◆ The task
In the material below, how many lines contain "plus"? Answer with the number alone.

◆ Data supplied
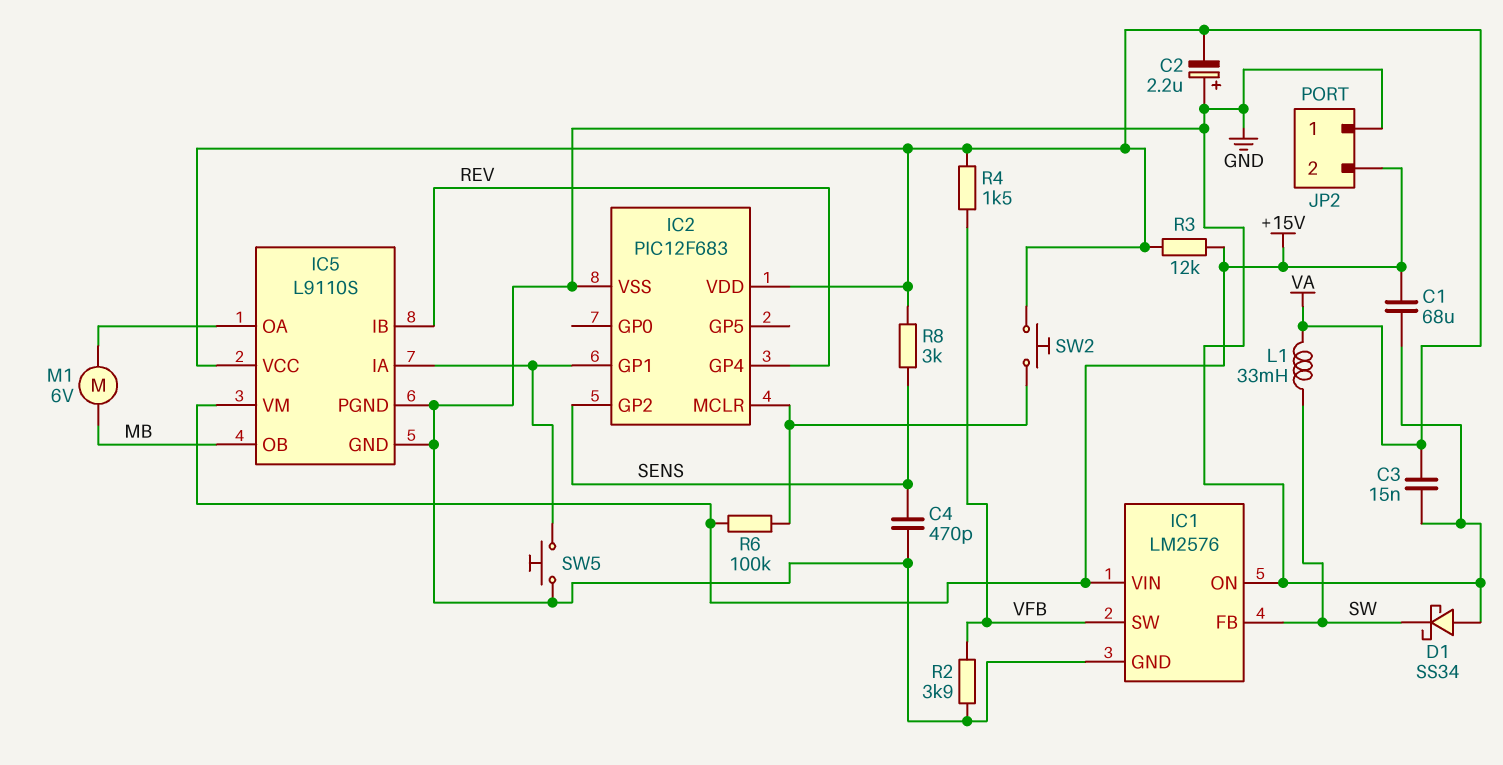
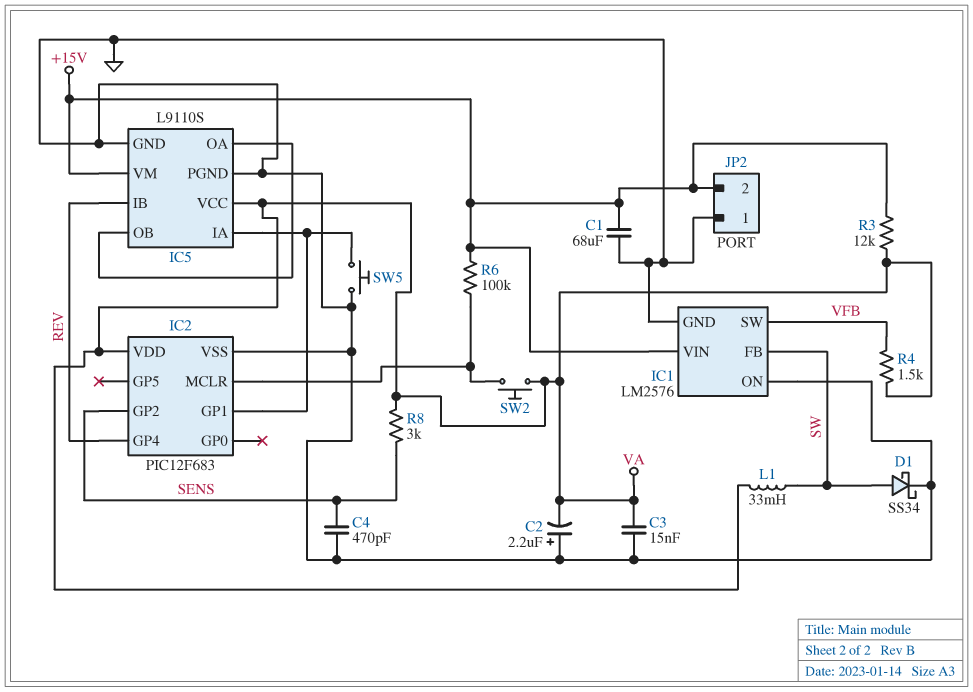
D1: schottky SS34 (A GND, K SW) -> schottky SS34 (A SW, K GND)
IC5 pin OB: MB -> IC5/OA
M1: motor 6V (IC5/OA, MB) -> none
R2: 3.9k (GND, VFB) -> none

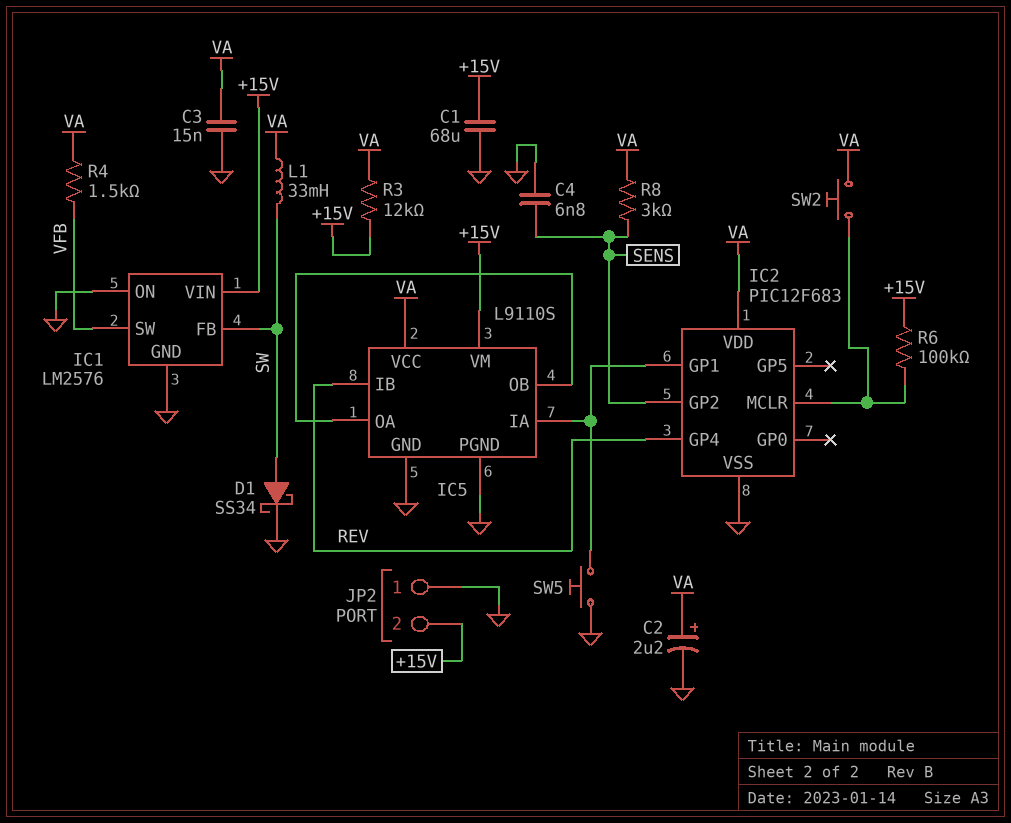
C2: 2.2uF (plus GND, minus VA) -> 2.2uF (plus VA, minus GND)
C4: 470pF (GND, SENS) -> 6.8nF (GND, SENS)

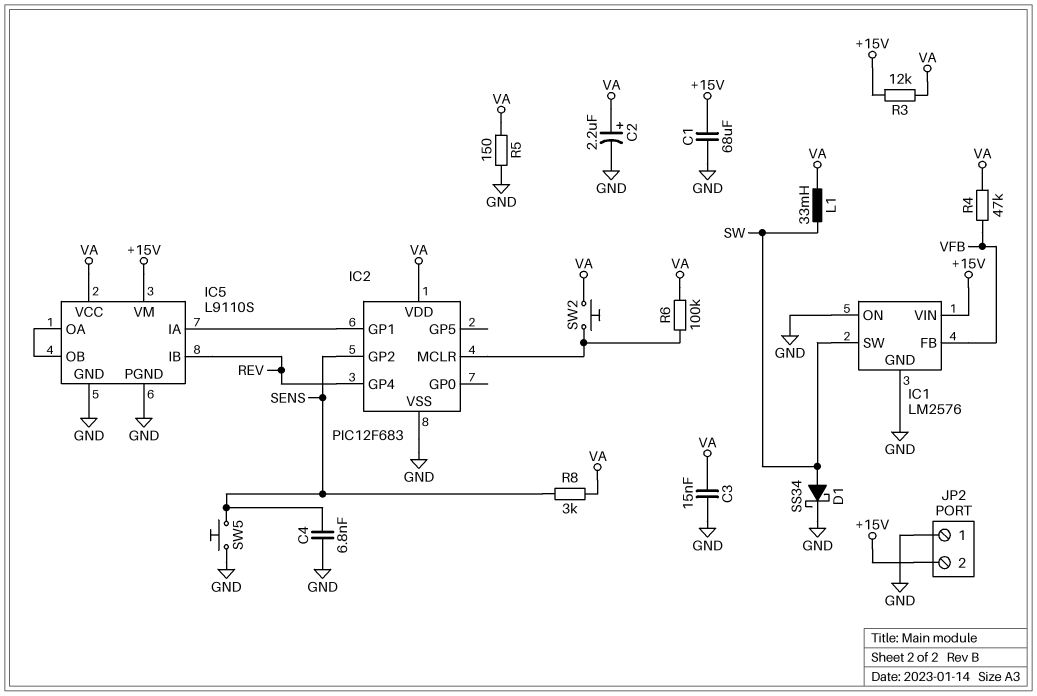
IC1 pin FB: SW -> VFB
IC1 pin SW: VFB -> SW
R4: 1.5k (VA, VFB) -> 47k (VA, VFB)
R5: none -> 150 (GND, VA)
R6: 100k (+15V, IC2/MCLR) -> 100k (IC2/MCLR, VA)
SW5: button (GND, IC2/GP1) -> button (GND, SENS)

---

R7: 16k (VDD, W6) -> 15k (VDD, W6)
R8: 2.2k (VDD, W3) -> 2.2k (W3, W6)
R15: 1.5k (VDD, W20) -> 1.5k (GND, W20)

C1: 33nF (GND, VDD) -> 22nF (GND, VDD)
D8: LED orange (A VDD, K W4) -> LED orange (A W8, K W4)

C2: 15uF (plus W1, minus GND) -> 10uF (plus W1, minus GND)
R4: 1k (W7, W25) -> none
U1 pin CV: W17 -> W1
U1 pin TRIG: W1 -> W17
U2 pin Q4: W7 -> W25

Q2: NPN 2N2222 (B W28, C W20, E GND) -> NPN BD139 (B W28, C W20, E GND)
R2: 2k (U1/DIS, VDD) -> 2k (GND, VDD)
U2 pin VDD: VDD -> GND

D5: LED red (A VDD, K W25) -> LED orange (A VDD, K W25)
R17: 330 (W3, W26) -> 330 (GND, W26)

◆ Finished task
2